▸ **Assigned task**: Beneath this line is the data. Output exactly the lines from the line with "green tape: 3 -> 4" to the line with "turquoise tape: 4 -> 3", both ends included, and nothing more.

▸ **Dataset excerpts**:
----

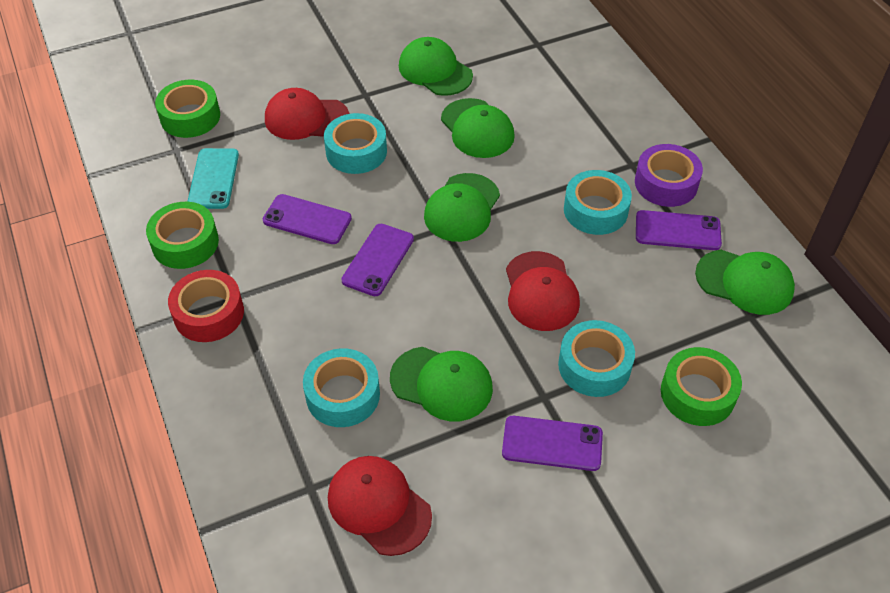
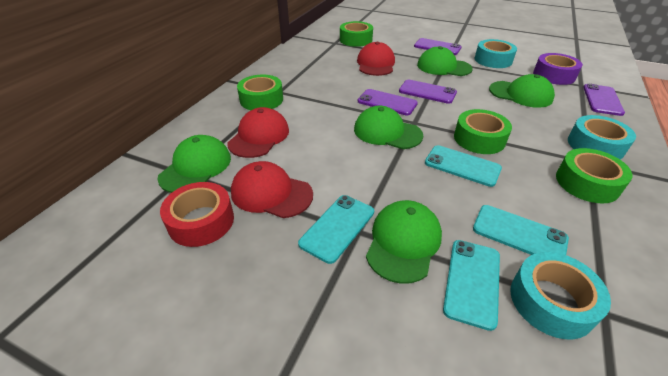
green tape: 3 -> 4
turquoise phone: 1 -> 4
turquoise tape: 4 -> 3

----

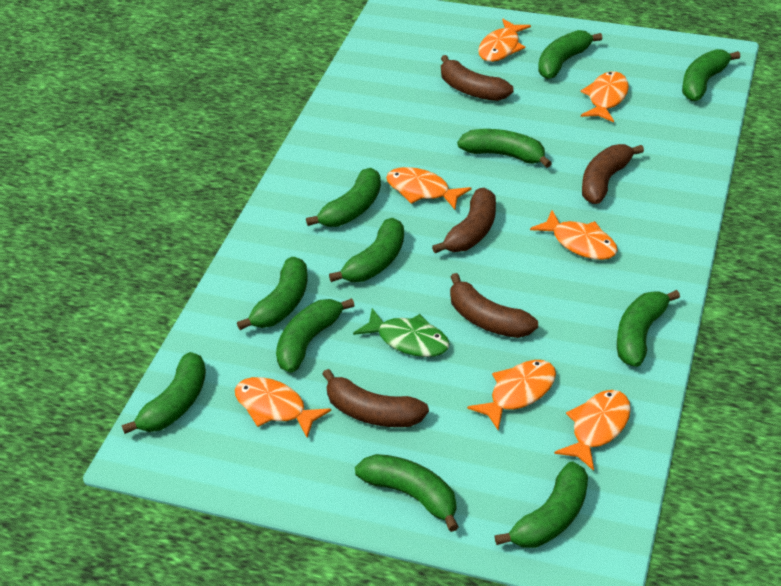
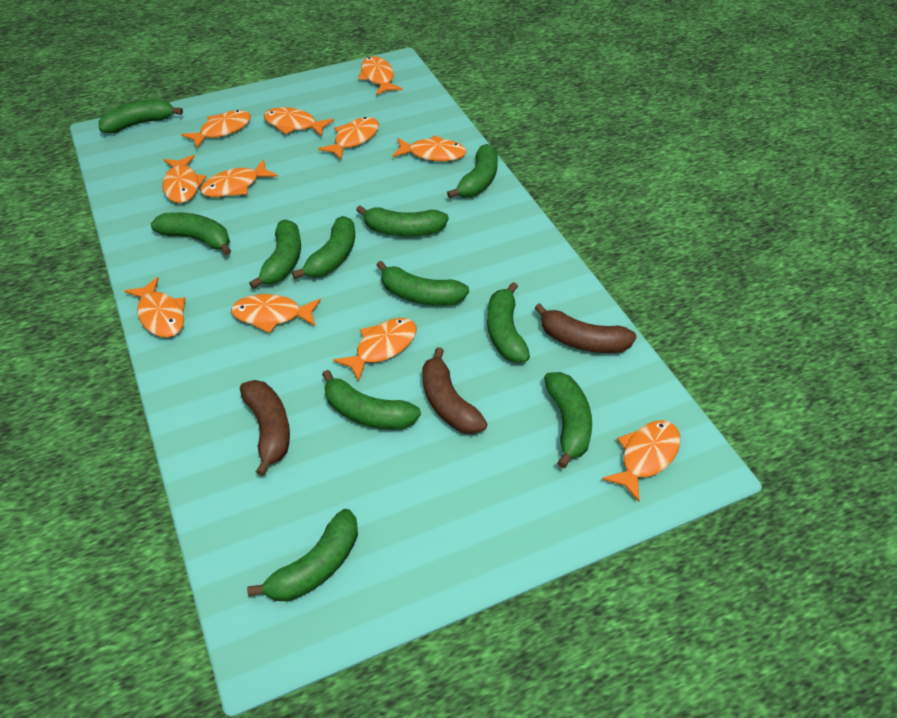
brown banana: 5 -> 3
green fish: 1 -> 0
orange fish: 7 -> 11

----

▸ **Solution for this exercise**:
green tape: 3 -> 4
turquoise phone: 1 -> 4
turquoise tape: 4 -> 3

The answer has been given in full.